### Task to carry out:
Your copy should repeat each record exactly and contain none of the pictures.

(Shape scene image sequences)
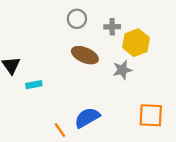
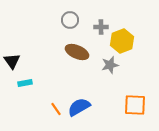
cyan rectangle: (34, 85) -> (25, 83), moved
orange line: (60, 130) -> (56, 109), moved

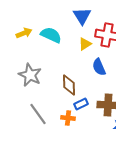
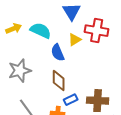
blue semicircle: (99, 67) -> (58, 53), moved
gray star: (30, 75) -> (20, 71), turned 30

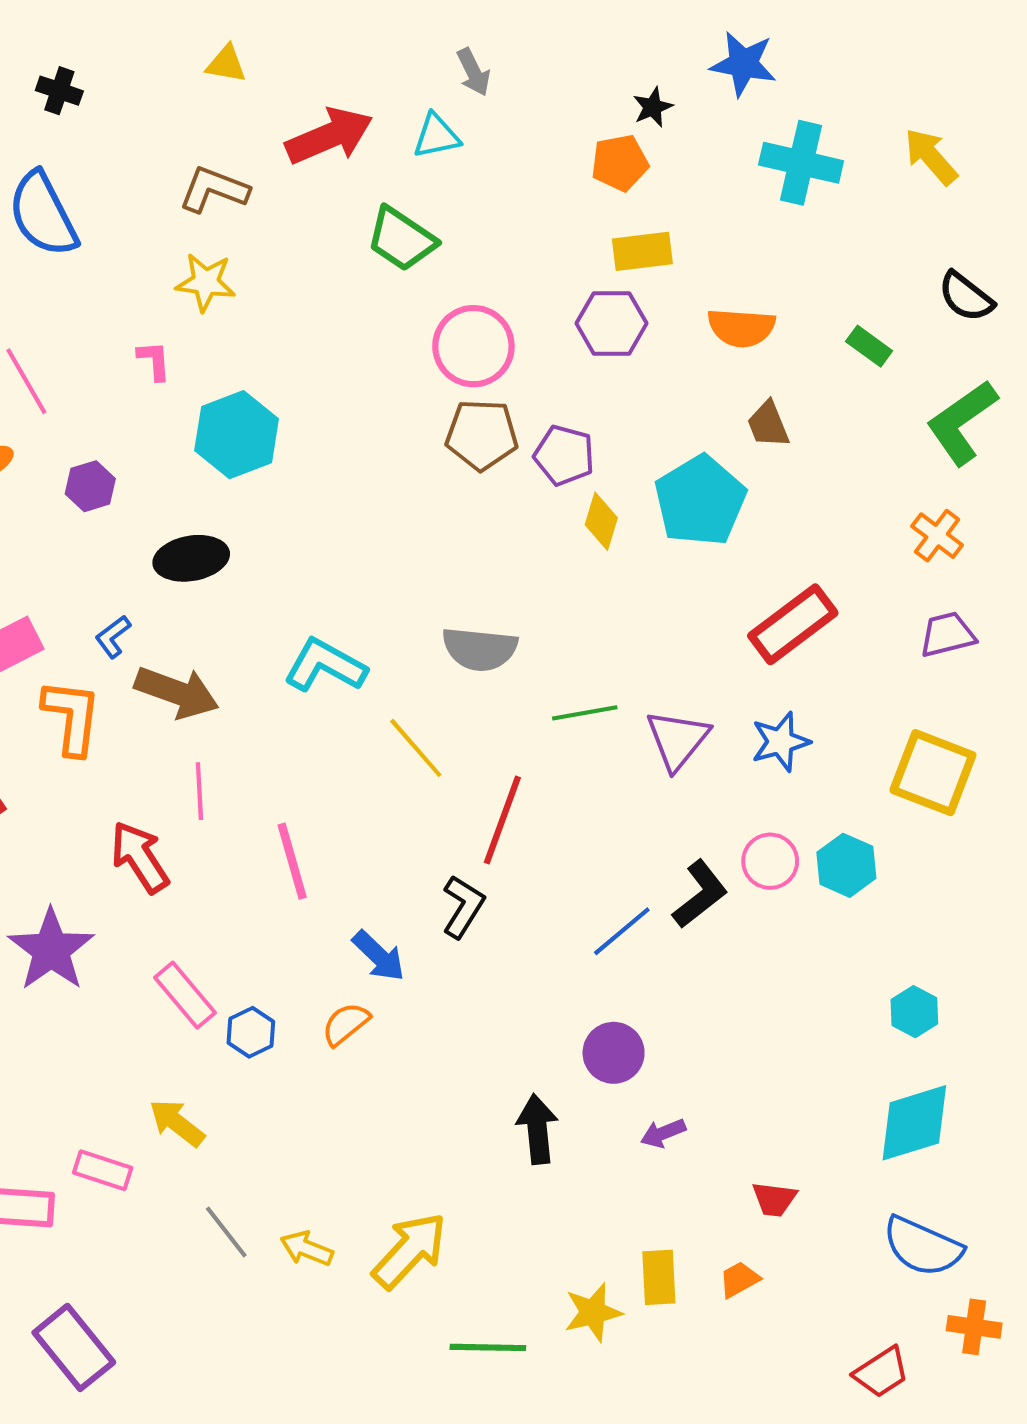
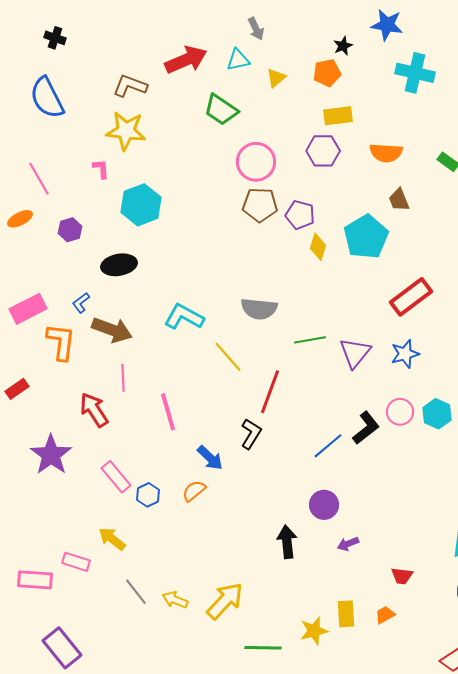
yellow triangle: (226, 64) -> (276, 78), moved, turned -50
yellow star: (206, 282) -> (126, 131), size x1.4

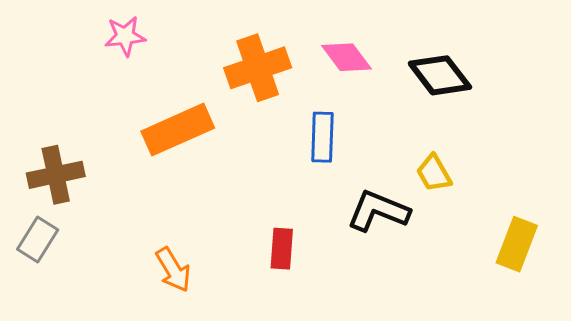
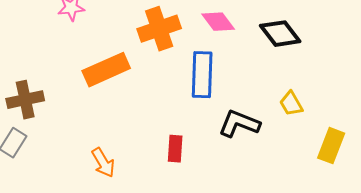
blue rectangle: (322, 137) -> (202, 75), size x1.4
yellow trapezoid: (434, 173) -> (291, 104), moved

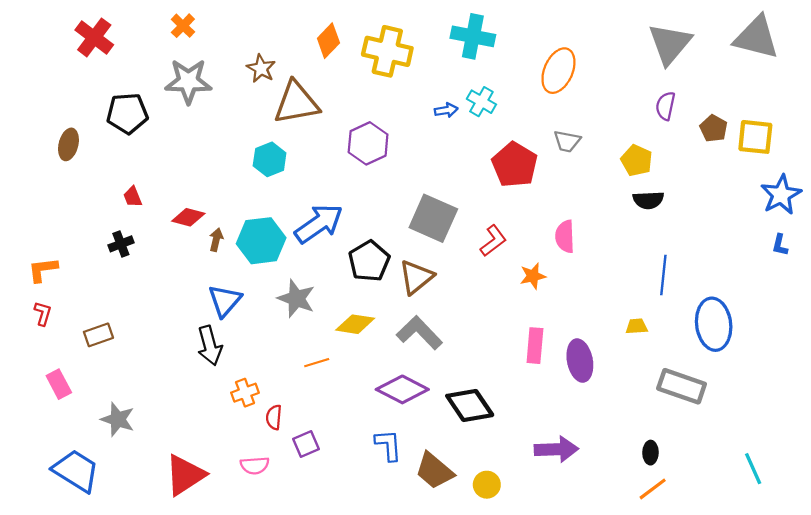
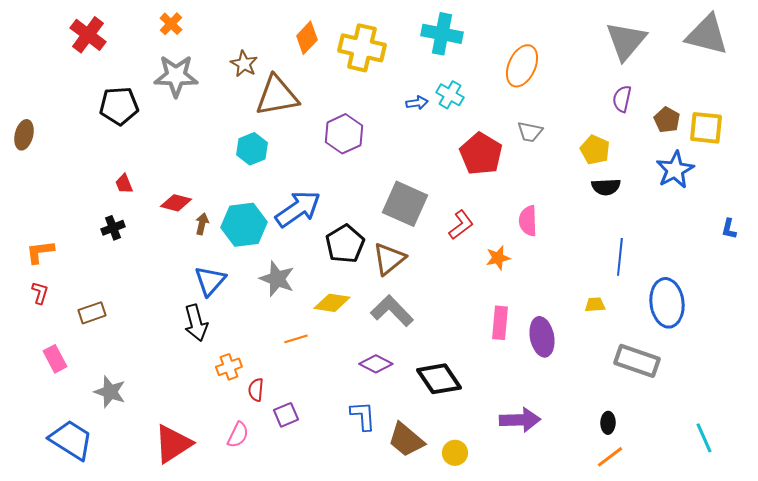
brown ellipse: (68, 144) -> (24, 135), moved
blue star: (781, 195) -> (675, 170), moved
purple diamond: (402, 389) -> (376, 364), size x0.7
pink semicircle: (255, 465) -> (238, 435), turned -60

### Answer to the problem:
cyan rectangle: (34, 85) -> (25, 83), moved
orange line: (60, 130) -> (56, 109), moved

blue semicircle: (99, 67) -> (58, 53), moved
gray star: (30, 75) -> (20, 71), turned 30

yellow triangle: (226, 64) -> (276, 78), moved, turned -50
yellow star: (206, 282) -> (126, 131), size x1.4

blue rectangle: (322, 137) -> (202, 75), size x1.4
yellow trapezoid: (434, 173) -> (291, 104), moved

brown ellipse: (68, 144) -> (24, 135), moved
blue star: (781, 195) -> (675, 170), moved
purple diamond: (402, 389) -> (376, 364), size x0.7
pink semicircle: (255, 465) -> (238, 435), turned -60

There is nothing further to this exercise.